### What is required:
Transcribe the entries below exactly, starting with the line that has "(502, 264) = (290, 204): green pawn -> none" and stopping after the line that has "camera: 110 degrees left, 0 degrees up"; no pictures belong in the copy.

### Provided records:

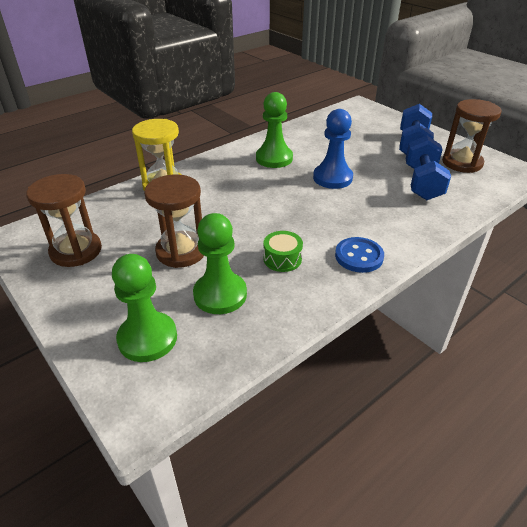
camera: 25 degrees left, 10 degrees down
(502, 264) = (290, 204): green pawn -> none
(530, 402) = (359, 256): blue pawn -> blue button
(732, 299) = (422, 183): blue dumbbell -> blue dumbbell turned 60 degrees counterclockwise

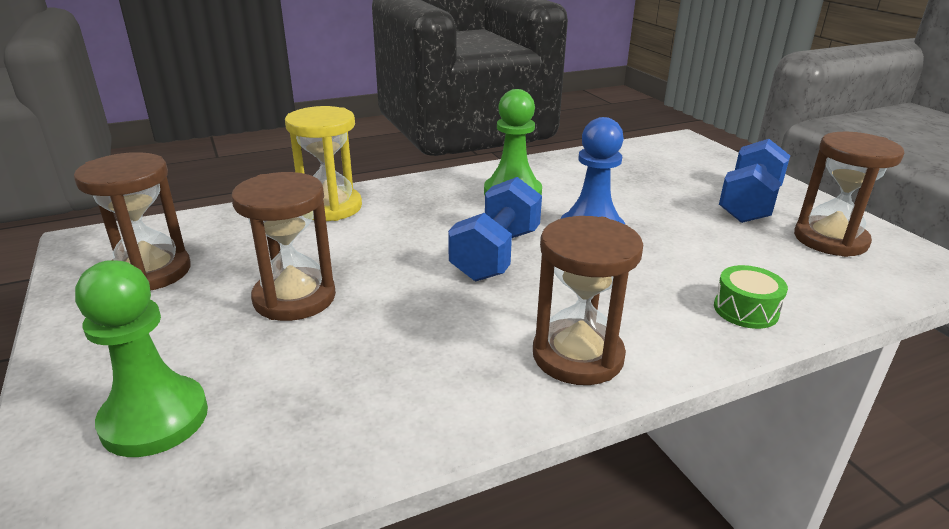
camera: 15 degrees right, 10 degrees down
(220, 294) = (311, 373): green pawn -> none
(282, 259) = (444, 336): green drum -> green drum (745, 310)
(359, 256) = (577, 356): blue button -> brown hourglass
(422, 183) = (745, 260): blue dumbbell -> blue dumbbell (496, 255)

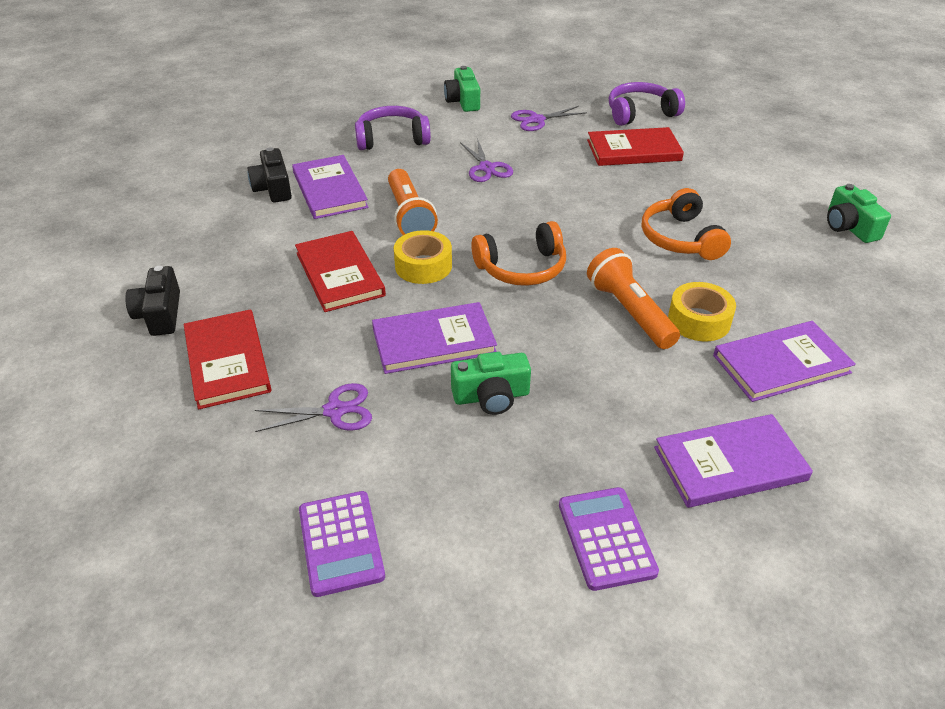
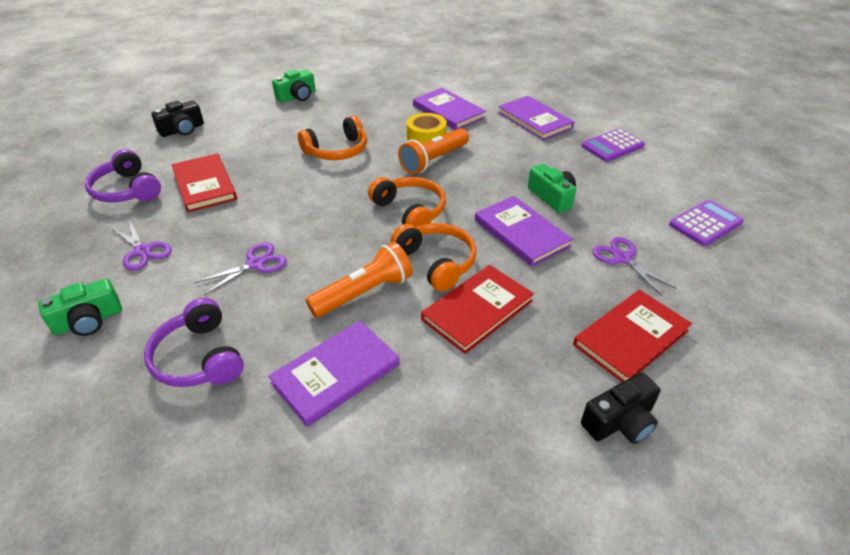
camera: 110 degrees left, 0 degrees up
(273, 188) = (350, 433): black camera -> black camera (182, 130)
(423, 266) = (436, 262): yellow tape -> orange headphones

### Exercise response:
(502, 264) = (290, 204): green pawn -> none
(530, 402) = (359, 256): blue pawn -> blue button
(732, 299) = (422, 183): blue dumbbell -> blue dumbbell turned 60 degrees counterclockwise

camera: 15 degrees right, 10 degrees down
(220, 294) = (311, 373): green pawn -> none
(282, 259) = (444, 336): green drum -> green drum (745, 310)
(359, 256) = (577, 356): blue button -> brown hourglass
(422, 183) = (745, 260): blue dumbbell -> blue dumbbell (496, 255)

camera: 110 degrees left, 0 degrees up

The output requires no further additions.